**Exercise directions**
Could you retype the lines below, starting at the line holding "green cross: (338, 573)" and stopping at the line holding "orange line: (178, 347) -> (191, 347), moved", inclusive? Copy them exactly and drop the images.

**Record excerpts**
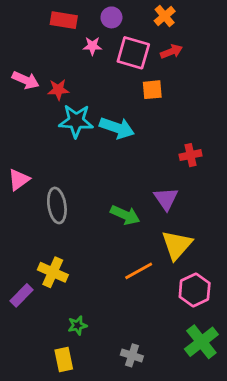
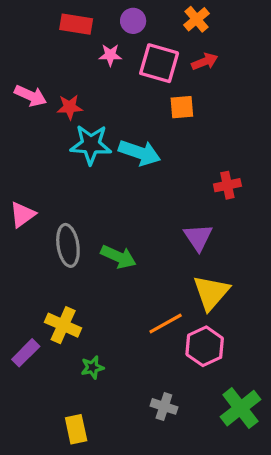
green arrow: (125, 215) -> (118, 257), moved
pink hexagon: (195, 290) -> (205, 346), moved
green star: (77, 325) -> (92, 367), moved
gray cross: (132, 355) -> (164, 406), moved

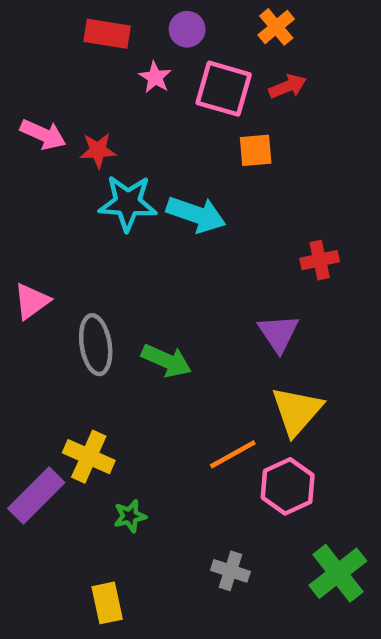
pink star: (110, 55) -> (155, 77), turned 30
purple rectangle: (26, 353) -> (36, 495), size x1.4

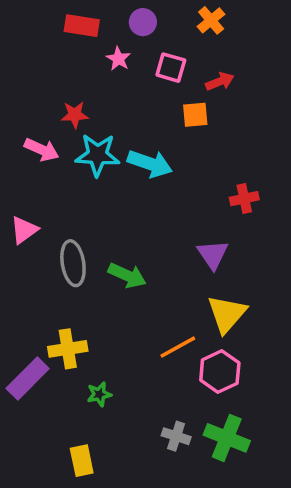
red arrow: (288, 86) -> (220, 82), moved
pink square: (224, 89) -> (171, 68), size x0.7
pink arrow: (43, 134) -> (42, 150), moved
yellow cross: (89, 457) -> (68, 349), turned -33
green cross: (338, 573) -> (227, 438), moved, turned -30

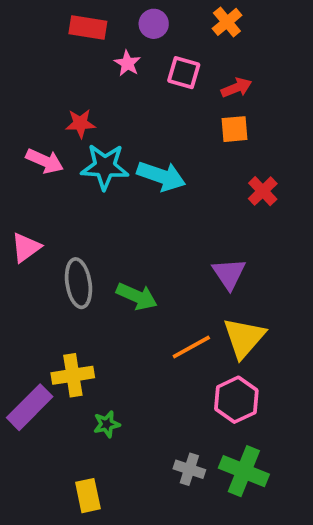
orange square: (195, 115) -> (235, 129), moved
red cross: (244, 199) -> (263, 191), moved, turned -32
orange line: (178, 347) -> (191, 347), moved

--

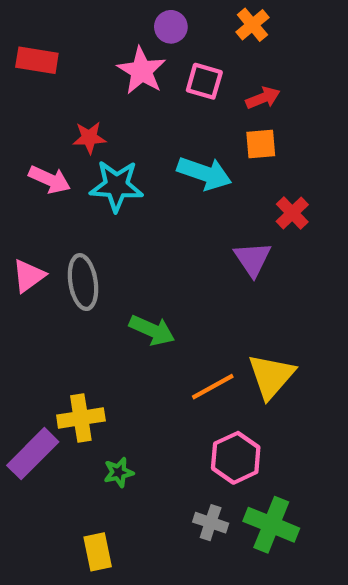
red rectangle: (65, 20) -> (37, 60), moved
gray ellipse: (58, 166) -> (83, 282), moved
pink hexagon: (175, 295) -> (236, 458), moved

**The answer**
green cross: (338, 573) -> (227, 438), moved, turned -30

orange square: (195, 115) -> (235, 129), moved
red cross: (244, 199) -> (263, 191), moved, turned -32
orange line: (178, 347) -> (191, 347), moved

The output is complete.